(Consigne) Reproduisez mot pour mot la partie des enregistrements qui va de leur toute première ligne jusqu'à la ligne contenant « so click(137, 459). », ces deux bornes incluses.

(Informations extraites)

- - - - -

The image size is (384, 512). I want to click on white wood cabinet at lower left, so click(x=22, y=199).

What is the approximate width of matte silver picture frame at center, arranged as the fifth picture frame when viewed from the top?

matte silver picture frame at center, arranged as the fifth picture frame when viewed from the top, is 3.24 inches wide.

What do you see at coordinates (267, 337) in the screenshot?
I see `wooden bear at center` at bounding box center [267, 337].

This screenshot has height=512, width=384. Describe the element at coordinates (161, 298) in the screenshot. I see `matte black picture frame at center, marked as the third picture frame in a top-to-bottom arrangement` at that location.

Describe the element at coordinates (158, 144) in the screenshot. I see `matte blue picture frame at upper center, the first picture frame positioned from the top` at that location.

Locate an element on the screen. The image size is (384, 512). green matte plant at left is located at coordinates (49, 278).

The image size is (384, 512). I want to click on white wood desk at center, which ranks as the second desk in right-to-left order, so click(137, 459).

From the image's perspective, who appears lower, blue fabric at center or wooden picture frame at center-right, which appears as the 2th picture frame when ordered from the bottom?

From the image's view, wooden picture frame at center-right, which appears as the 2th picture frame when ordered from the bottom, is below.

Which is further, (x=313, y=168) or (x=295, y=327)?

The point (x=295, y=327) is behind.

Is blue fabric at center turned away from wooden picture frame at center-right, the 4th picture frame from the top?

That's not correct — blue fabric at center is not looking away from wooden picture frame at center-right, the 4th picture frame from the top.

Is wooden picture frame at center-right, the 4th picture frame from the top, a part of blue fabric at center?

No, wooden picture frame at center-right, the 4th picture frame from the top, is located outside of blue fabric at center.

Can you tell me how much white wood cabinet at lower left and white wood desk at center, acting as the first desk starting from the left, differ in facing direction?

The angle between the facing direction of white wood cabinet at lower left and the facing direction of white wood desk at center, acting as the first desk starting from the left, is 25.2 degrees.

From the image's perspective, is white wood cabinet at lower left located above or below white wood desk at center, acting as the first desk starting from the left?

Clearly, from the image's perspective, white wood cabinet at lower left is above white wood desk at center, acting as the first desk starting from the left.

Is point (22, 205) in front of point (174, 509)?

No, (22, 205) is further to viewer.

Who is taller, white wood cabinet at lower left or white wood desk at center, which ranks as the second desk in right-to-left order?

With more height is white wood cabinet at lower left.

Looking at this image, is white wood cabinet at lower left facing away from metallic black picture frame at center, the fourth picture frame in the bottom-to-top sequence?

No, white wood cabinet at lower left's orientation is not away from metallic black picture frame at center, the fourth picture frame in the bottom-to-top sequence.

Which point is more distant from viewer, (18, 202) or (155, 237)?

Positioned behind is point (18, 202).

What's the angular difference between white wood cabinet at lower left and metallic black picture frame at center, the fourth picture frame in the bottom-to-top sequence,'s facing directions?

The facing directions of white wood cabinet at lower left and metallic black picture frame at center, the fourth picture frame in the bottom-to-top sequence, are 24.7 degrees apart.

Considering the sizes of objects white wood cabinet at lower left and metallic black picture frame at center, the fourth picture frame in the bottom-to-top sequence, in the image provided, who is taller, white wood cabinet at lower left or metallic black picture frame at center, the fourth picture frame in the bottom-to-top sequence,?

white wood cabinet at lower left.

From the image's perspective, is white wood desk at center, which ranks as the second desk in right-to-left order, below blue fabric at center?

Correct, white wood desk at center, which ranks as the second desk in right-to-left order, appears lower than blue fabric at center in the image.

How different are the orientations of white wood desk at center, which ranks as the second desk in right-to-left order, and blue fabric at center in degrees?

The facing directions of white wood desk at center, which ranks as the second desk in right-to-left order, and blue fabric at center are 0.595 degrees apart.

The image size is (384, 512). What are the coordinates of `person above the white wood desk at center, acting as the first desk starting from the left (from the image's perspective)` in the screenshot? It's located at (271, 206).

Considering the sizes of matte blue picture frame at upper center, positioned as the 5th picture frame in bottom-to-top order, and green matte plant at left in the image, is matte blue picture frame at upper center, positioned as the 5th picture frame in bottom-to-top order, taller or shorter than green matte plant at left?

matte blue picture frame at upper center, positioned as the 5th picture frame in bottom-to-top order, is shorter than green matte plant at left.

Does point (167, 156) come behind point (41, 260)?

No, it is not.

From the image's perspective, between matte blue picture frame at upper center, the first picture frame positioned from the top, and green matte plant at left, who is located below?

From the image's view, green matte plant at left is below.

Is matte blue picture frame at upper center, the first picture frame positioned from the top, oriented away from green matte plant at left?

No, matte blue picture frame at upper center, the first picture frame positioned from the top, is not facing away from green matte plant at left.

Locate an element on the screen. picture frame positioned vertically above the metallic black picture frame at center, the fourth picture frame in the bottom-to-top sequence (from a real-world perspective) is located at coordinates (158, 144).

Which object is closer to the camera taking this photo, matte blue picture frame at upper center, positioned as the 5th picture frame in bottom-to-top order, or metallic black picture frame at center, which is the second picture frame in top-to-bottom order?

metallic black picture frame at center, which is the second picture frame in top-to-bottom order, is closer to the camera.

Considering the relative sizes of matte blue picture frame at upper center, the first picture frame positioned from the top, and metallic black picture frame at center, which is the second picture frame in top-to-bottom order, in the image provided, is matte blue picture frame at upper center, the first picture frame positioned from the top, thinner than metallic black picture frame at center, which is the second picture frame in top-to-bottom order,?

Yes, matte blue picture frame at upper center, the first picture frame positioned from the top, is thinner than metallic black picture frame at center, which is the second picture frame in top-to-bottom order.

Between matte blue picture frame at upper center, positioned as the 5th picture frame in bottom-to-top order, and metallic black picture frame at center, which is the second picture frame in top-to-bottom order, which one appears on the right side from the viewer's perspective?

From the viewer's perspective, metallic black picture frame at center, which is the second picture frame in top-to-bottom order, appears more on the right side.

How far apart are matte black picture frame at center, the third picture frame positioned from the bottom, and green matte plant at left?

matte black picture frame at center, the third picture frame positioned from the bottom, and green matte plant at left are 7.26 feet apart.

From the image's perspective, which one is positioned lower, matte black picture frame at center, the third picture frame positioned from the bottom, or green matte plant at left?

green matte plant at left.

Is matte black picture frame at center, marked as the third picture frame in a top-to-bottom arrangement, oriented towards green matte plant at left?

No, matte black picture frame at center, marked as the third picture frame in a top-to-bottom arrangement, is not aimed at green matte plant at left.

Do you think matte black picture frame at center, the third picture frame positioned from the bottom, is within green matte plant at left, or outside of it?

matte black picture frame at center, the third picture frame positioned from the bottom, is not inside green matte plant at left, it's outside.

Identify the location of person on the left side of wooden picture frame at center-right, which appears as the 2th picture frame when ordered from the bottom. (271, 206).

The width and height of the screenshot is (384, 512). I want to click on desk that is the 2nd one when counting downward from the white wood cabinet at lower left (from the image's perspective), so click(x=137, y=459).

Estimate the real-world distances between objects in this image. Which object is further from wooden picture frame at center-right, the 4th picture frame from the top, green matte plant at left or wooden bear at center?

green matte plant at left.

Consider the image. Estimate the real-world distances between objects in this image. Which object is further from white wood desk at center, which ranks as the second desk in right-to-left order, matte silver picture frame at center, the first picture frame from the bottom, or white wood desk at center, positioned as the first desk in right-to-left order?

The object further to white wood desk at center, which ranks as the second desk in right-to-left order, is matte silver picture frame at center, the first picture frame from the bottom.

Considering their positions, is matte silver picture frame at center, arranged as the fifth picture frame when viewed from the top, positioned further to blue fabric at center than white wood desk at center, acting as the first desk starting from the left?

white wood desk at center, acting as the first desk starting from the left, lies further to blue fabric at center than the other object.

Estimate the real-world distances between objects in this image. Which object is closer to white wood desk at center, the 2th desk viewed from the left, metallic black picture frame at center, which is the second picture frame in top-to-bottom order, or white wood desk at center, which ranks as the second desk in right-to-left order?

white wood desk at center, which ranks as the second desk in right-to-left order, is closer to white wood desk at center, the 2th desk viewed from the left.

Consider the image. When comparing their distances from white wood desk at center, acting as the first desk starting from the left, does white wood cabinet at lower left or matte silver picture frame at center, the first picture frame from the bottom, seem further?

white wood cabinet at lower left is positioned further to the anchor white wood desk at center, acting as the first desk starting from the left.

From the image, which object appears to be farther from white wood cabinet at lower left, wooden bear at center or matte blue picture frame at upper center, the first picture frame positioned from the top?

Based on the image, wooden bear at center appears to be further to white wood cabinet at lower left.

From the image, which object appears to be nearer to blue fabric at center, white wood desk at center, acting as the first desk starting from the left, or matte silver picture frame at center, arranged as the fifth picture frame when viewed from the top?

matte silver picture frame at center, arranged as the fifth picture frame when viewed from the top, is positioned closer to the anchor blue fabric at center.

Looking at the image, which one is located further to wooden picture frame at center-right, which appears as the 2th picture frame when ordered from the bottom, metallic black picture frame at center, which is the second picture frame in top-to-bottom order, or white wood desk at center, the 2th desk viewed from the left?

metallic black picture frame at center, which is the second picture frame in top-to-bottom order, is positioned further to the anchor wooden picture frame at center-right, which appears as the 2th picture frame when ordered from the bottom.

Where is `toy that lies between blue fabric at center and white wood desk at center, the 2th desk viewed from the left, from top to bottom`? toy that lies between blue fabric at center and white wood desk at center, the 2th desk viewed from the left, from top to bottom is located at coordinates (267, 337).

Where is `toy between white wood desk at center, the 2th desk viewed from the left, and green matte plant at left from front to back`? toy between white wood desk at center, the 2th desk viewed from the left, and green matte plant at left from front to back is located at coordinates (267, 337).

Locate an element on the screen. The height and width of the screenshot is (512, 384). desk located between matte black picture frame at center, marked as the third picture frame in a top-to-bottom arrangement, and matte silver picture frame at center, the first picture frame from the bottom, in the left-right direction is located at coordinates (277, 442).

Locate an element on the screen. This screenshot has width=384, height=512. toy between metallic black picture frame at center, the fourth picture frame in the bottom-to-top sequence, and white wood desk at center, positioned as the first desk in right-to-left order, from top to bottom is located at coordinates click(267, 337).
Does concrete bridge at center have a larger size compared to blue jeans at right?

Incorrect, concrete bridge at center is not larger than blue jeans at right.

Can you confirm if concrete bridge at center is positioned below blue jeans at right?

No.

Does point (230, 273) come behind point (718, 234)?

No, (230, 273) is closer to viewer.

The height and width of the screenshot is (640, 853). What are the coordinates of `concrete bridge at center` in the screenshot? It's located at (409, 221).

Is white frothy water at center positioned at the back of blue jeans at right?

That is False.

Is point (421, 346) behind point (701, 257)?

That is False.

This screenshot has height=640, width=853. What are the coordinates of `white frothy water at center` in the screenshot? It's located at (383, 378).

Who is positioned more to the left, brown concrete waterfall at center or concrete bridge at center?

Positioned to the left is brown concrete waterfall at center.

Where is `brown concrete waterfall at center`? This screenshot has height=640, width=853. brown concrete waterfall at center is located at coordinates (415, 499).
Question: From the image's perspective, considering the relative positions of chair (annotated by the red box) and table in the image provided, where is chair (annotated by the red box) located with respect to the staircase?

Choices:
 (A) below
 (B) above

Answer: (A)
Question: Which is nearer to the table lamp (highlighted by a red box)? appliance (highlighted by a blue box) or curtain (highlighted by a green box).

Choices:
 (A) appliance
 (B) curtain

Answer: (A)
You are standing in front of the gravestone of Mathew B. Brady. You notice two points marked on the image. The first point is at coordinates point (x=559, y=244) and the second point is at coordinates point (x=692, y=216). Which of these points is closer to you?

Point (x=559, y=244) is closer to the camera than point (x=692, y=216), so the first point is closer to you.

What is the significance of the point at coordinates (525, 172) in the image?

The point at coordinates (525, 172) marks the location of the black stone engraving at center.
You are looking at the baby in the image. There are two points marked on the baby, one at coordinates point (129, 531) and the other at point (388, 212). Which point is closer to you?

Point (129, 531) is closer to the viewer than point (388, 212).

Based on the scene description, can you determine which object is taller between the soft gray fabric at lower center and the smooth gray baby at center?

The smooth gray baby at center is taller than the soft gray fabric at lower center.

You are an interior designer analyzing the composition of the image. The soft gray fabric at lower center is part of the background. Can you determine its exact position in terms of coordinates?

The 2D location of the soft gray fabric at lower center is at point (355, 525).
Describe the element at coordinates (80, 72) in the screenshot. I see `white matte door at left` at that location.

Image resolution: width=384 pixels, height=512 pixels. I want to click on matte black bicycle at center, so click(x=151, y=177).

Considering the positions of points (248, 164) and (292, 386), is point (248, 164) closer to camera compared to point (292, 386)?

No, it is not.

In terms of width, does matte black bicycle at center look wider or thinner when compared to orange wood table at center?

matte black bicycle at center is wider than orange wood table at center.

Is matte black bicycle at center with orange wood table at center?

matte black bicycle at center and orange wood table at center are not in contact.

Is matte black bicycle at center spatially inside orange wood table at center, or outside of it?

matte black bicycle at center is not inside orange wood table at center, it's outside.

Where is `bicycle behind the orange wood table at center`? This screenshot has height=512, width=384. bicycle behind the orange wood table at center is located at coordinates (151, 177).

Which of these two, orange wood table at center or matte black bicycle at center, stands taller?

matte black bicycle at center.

- - - - -

(Réponse rédigée)
The image size is (384, 512). I want to click on white wood cabinet at lower left, so click(x=22, y=199).

What is the approximate width of matte silver picture frame at center, arranged as the fifth picture frame when viewed from the top?

matte silver picture frame at center, arranged as the fifth picture frame when viewed from the top, is 3.24 inches wide.

What do you see at coordinates (267, 337) in the screenshot?
I see `wooden bear at center` at bounding box center [267, 337].

This screenshot has height=512, width=384. Describe the element at coordinates (161, 298) in the screenshot. I see `matte black picture frame at center, marked as the third picture frame in a top-to-bottom arrangement` at that location.

Describe the element at coordinates (158, 144) in the screenshot. I see `matte blue picture frame at upper center, the first picture frame positioned from the top` at that location.

Locate an element on the screen. The image size is (384, 512). green matte plant at left is located at coordinates (49, 278).

The image size is (384, 512). I want to click on white wood desk at center, which ranks as the second desk in right-to-left order, so click(137, 459).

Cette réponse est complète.